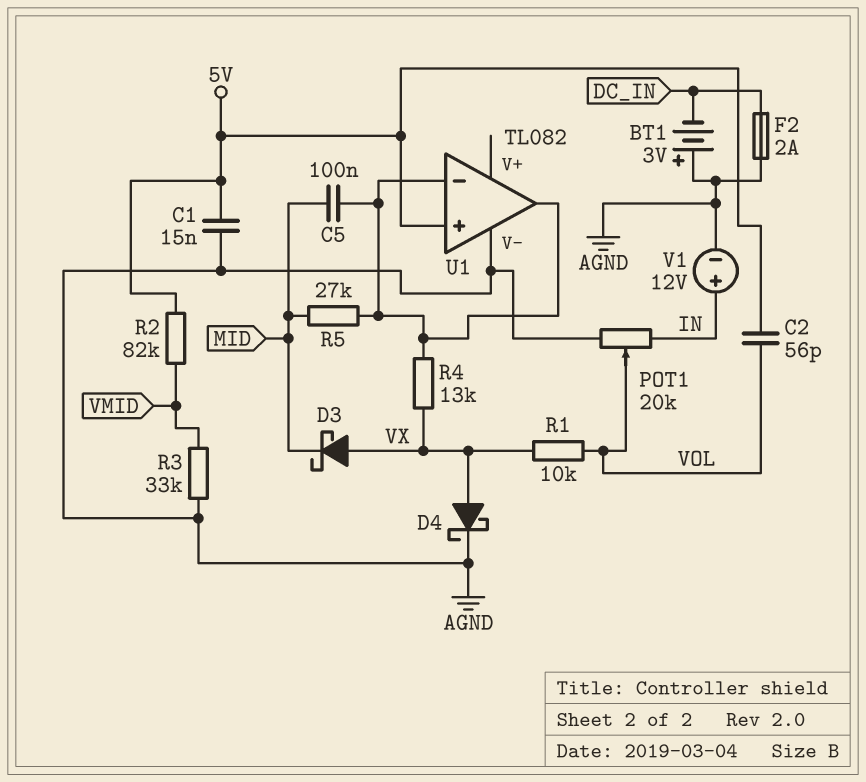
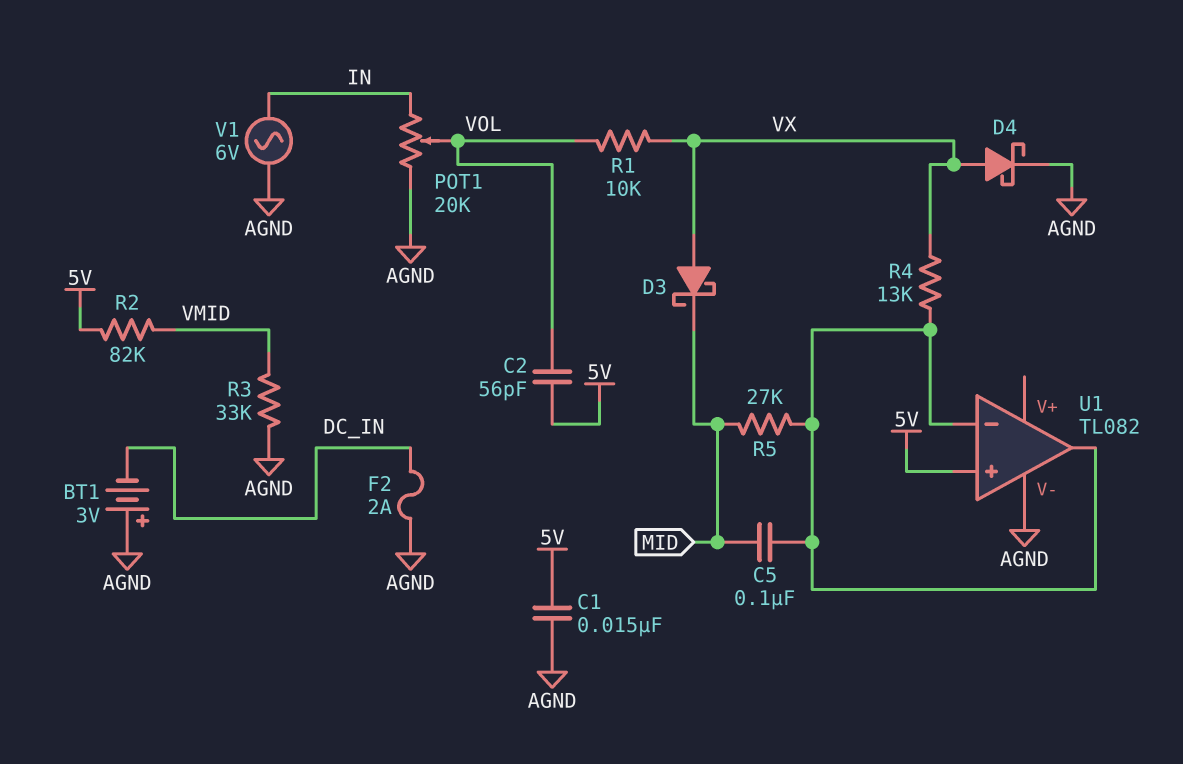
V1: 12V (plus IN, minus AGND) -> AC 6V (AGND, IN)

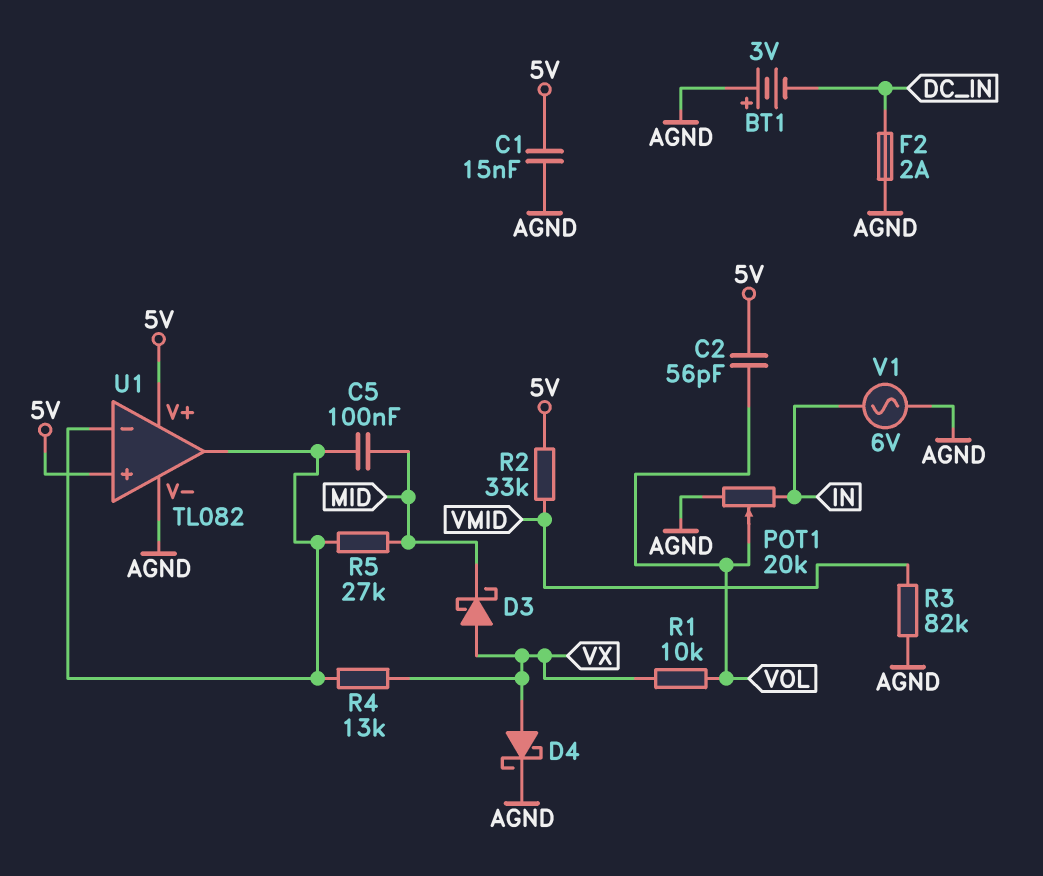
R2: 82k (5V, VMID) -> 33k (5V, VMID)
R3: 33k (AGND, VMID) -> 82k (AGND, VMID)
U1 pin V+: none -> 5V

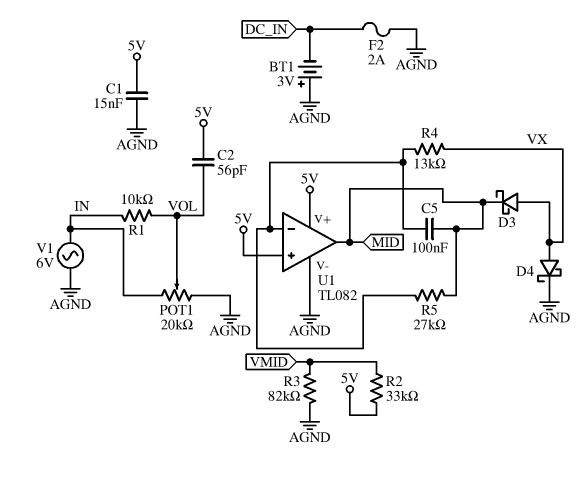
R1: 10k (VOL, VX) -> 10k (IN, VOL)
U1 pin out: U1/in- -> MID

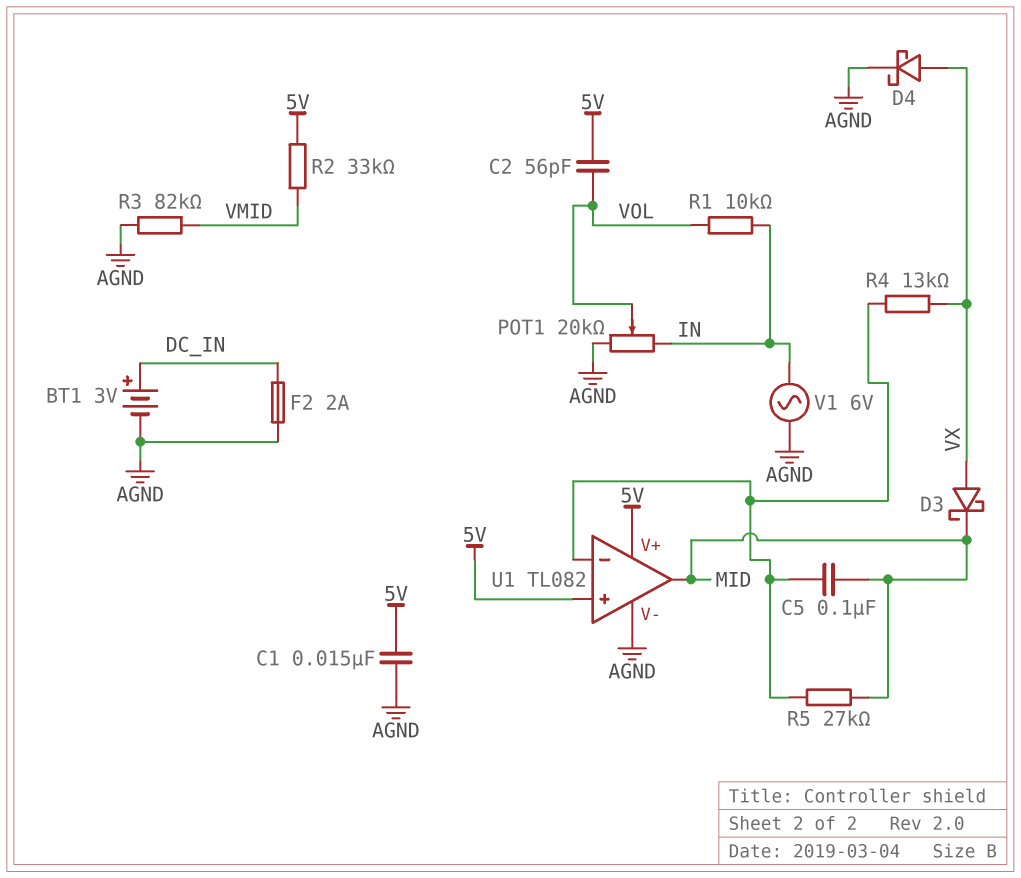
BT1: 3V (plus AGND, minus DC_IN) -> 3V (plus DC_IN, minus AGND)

§ Exercise brief:
The answer should be a single number giving how many lines in the records hold the word "VMID".

§ Written solution:
2